◆ **What to do**:
Show each line of the listing in which the word "pink" occurs.

◆ **Excerpted data**:
== == ==

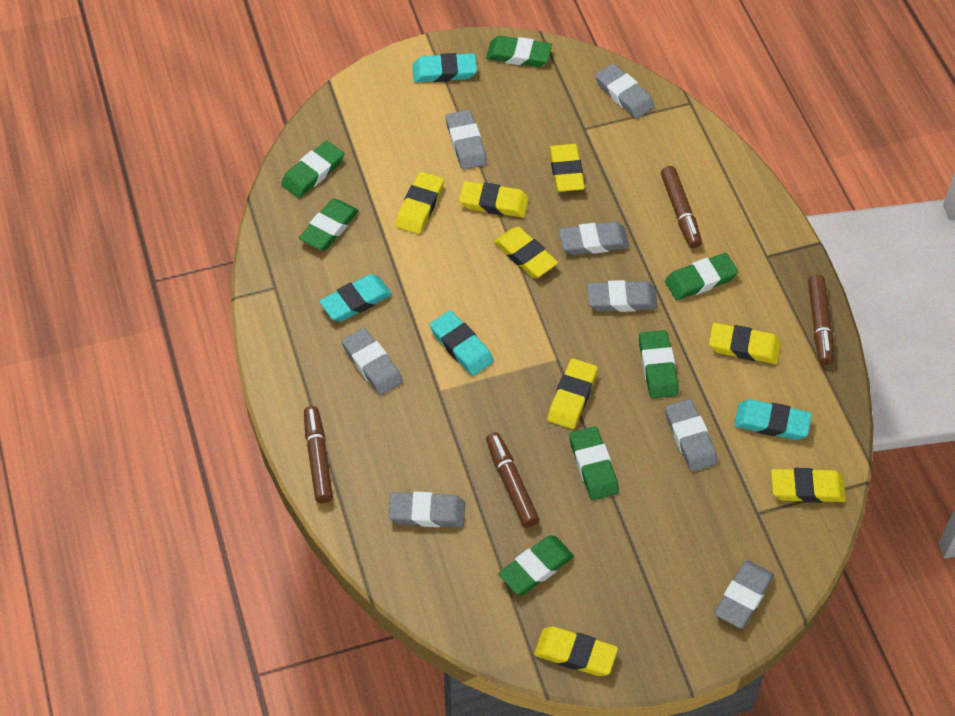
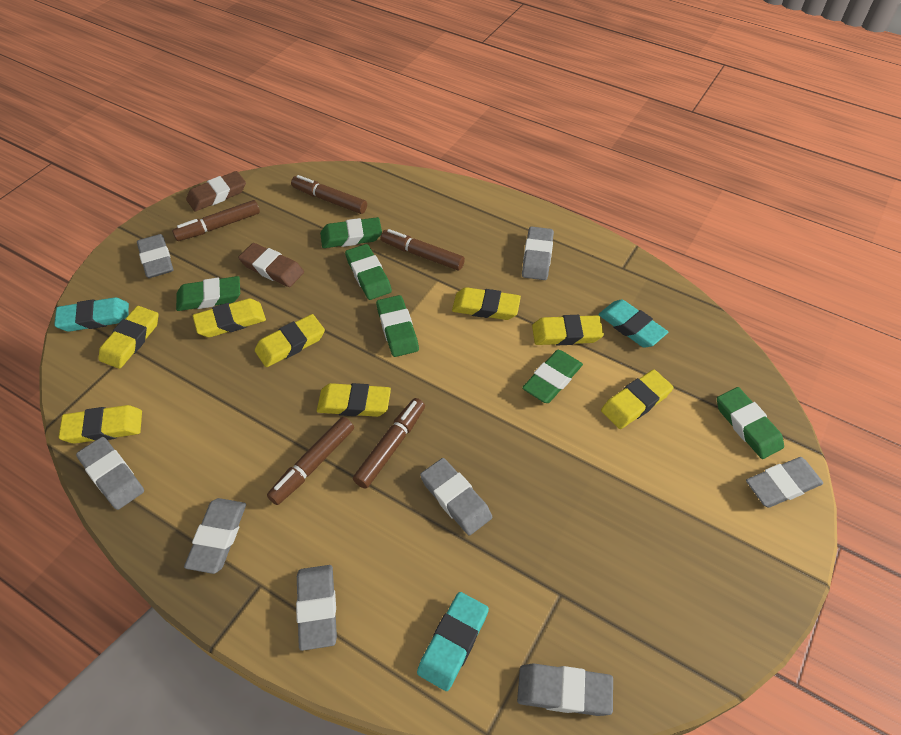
brown eraser: 0 -> 2
brown marker: 4 -> 5
green eraser: 7 -> 6
turquoise eraser: 4 -> 3

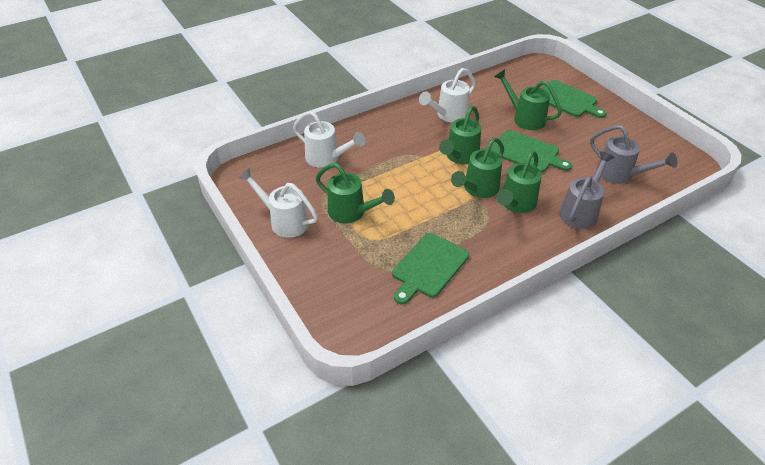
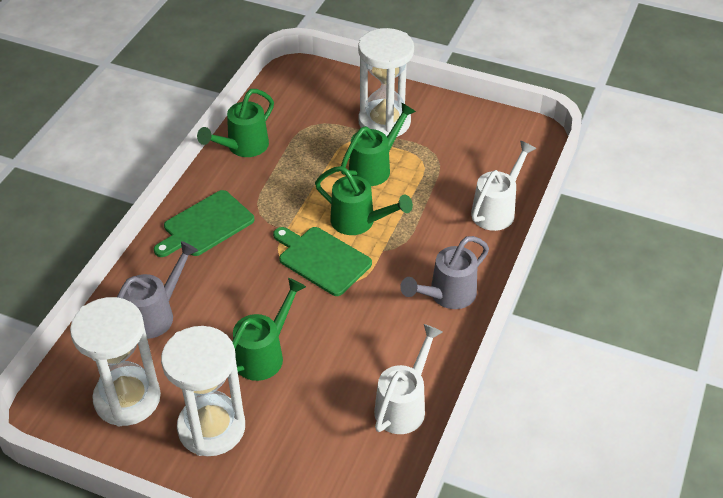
green cutting board: 3 -> 2
green watering can: 5 -> 4
white hourglass: 0 -> 3
white watering can: 3 -> 2

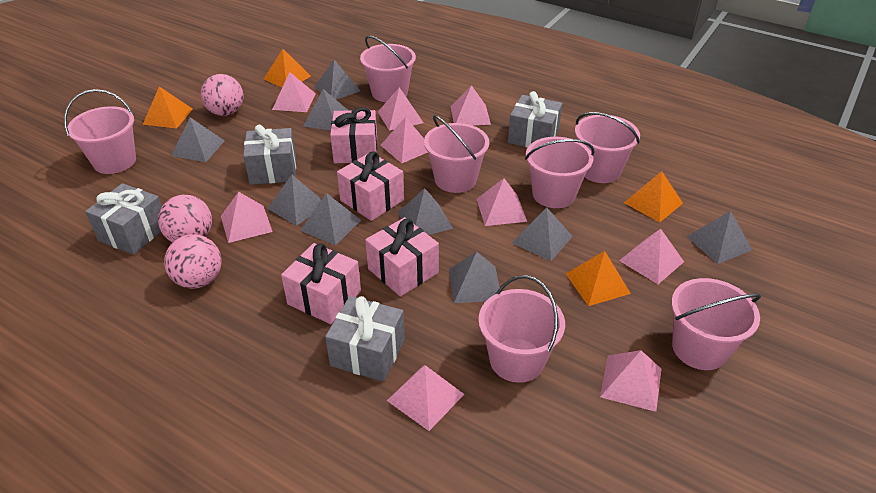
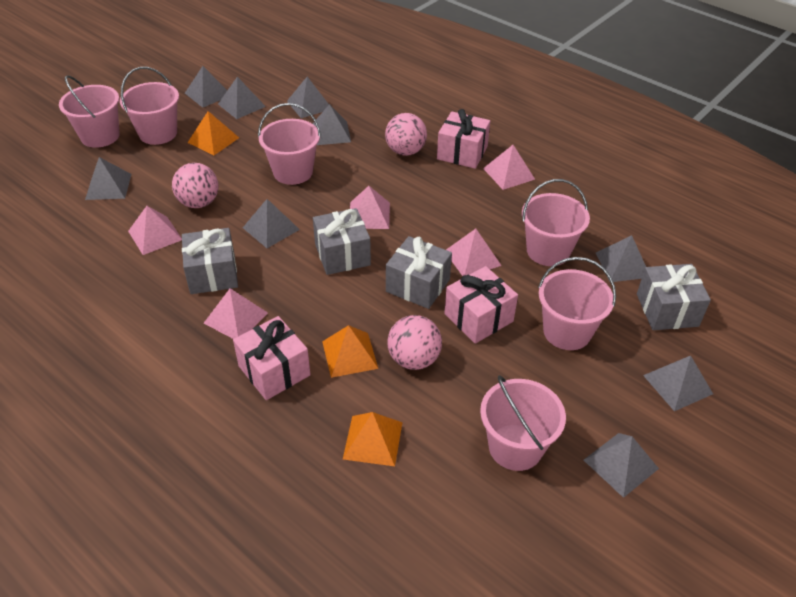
orange pyramid: 4 -> 3
pink bucket: 7 -> 6
pink gift: 4 -> 3
pink pyramid: 9 -> 5

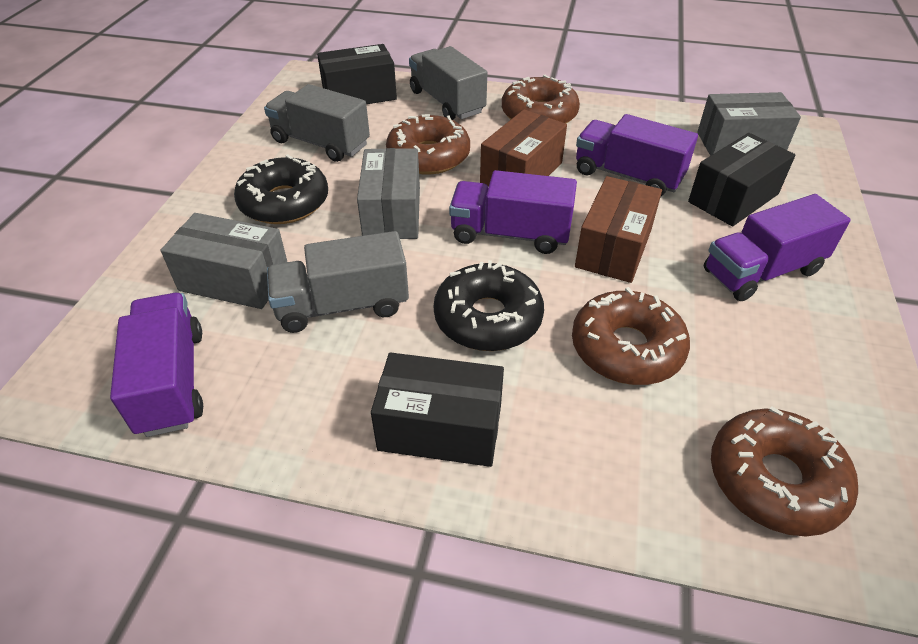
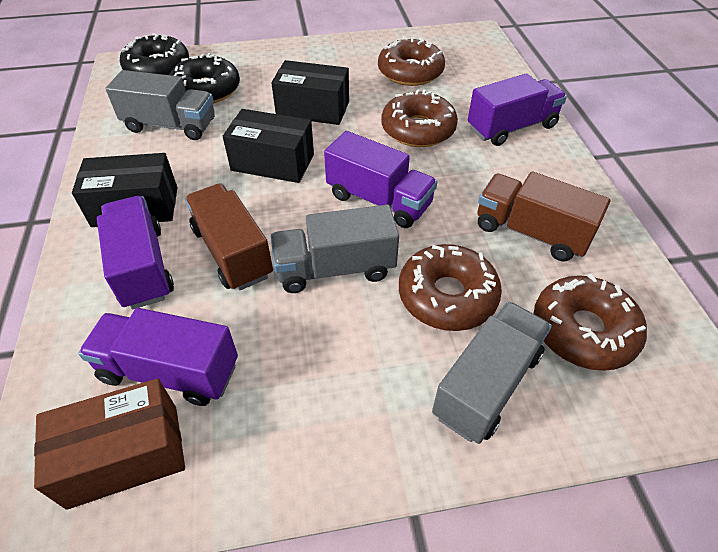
brown box: 2 -> 1
brown truck: 0 -> 2
grey box: 3 -> 0

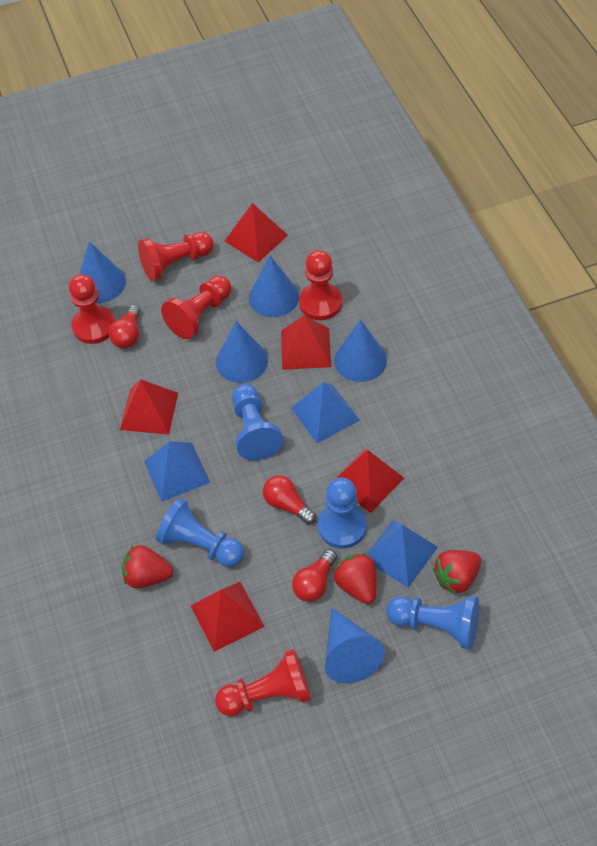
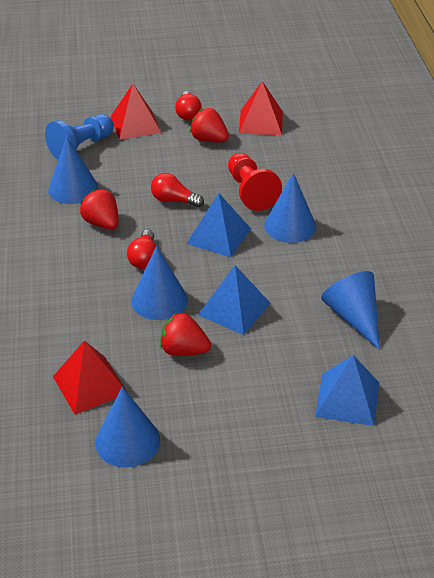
blue pawn: 4 -> 1
red pawn: 5 -> 1
red pyramid: 5 -> 3

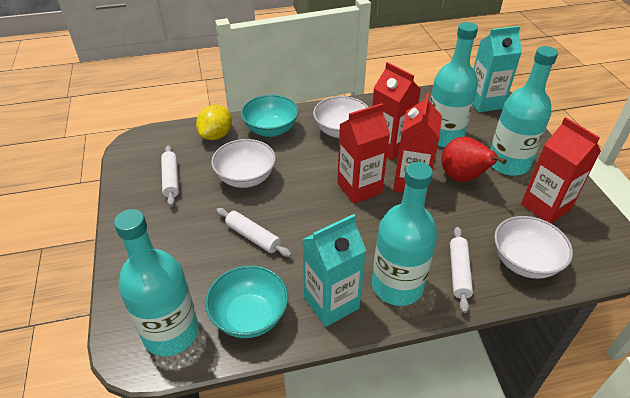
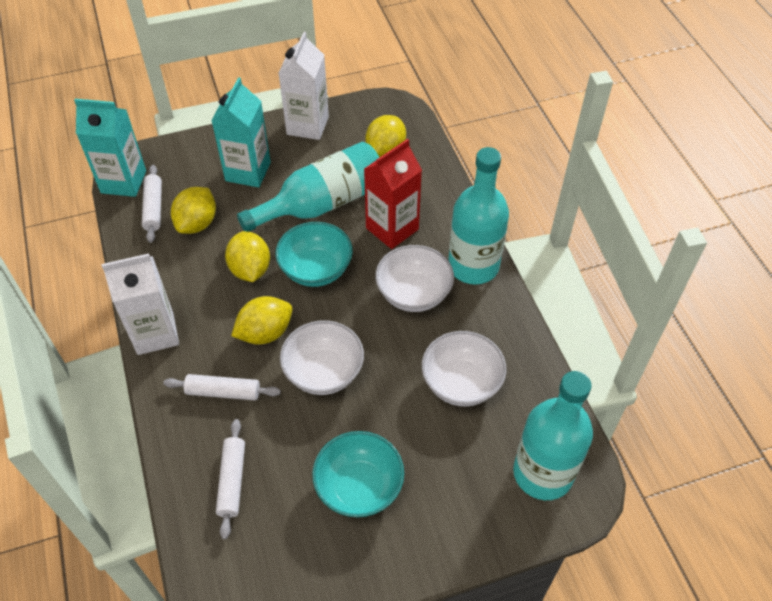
red carton: 4 -> 1
red pear: 1 -> 0
turquoise bottle: 4 -> 3
white carton: 0 -> 2
yellow lemon: 1 -> 4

== == ==

◆ **Answer to this exercise**:
pink bucket: 7 -> 6
pink gift: 4 -> 3
pink pyramid: 9 -> 5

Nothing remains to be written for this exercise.